PROBLEM REQUIREMENTS -> From the line containing "green teapot: 5 -> 4" down to the last line of the entries, print each line exactly and leave the pictures out.

[Spatial reasoning data]
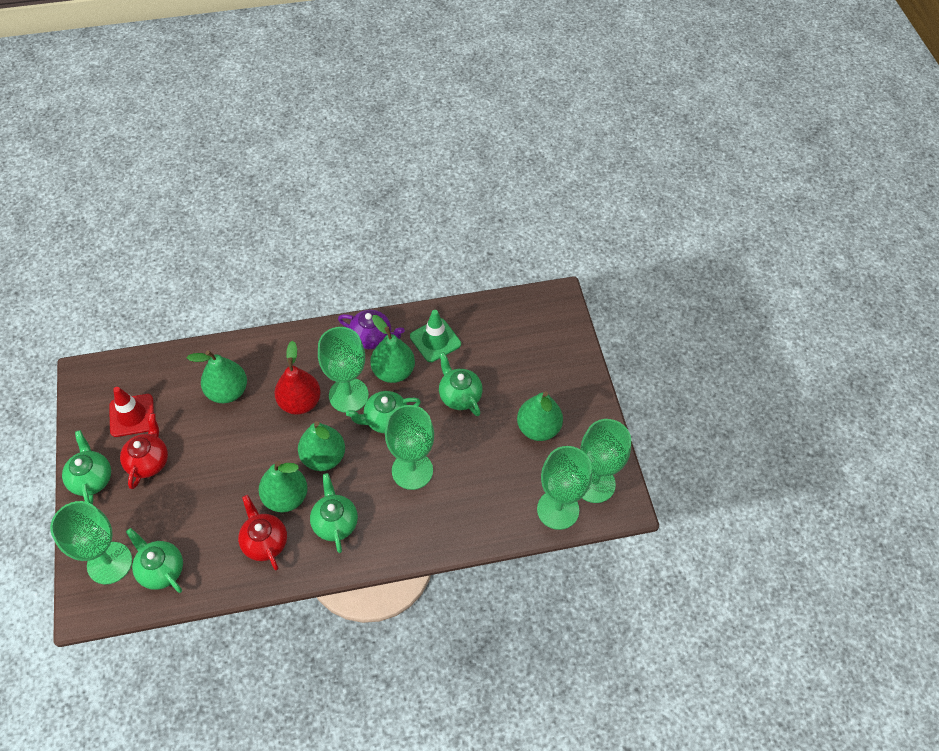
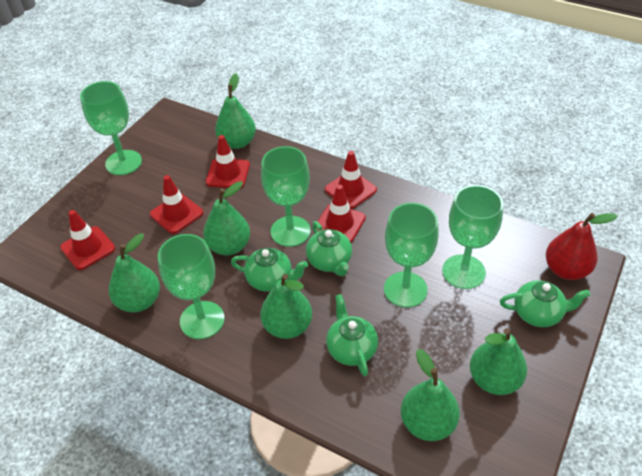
green pear: 5 -> 6
green teapot: 5 -> 4
green traffic cone: 1 -> 0
purple teapot: 1 -> 0
red teapot: 2 -> 0
red traffic cone: 1 -> 5

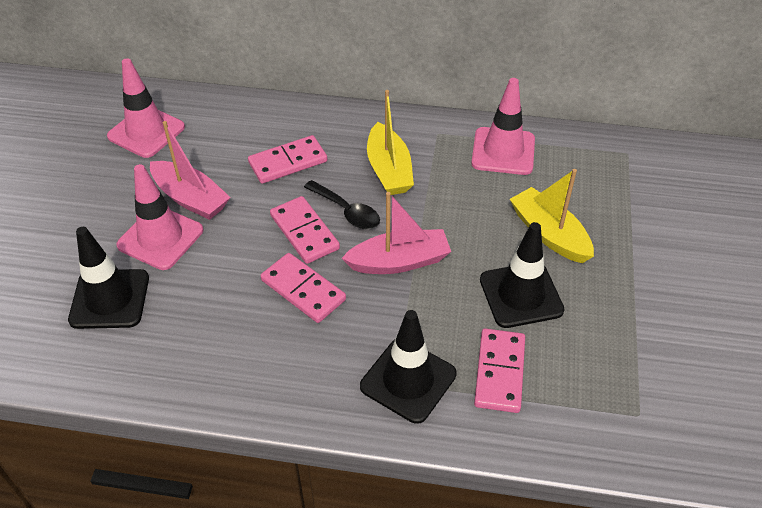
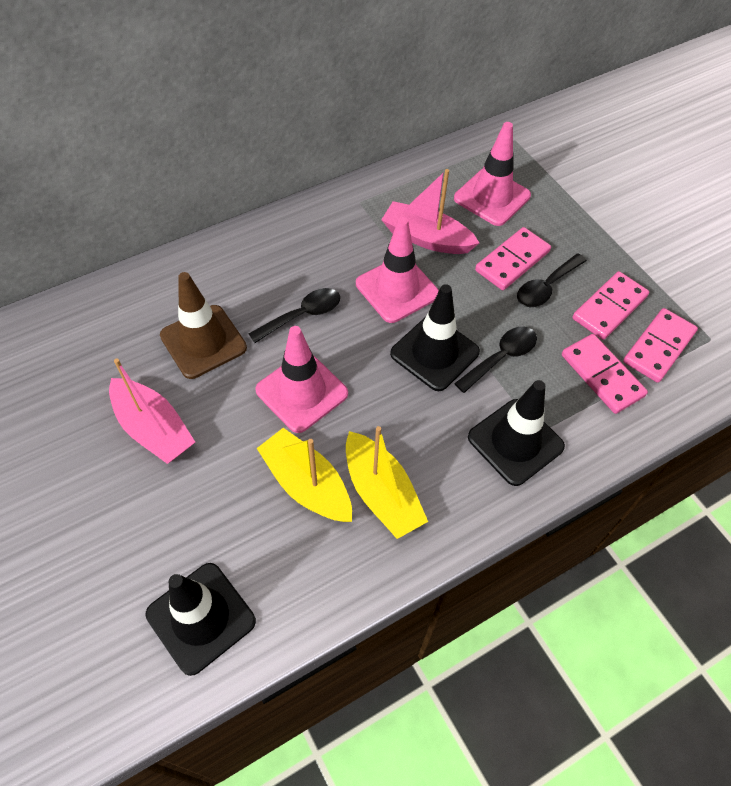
black spoon: 1 -> 3
brown traffic cone: 0 -> 1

EXERCISE RESPONSE ->
green teapot: 5 -> 4
green traffic cone: 1 -> 0
purple teapot: 1 -> 0
red teapot: 2 -> 0
red traffic cone: 1 -> 5

black spoon: 1 -> 3
brown traffic cone: 0 -> 1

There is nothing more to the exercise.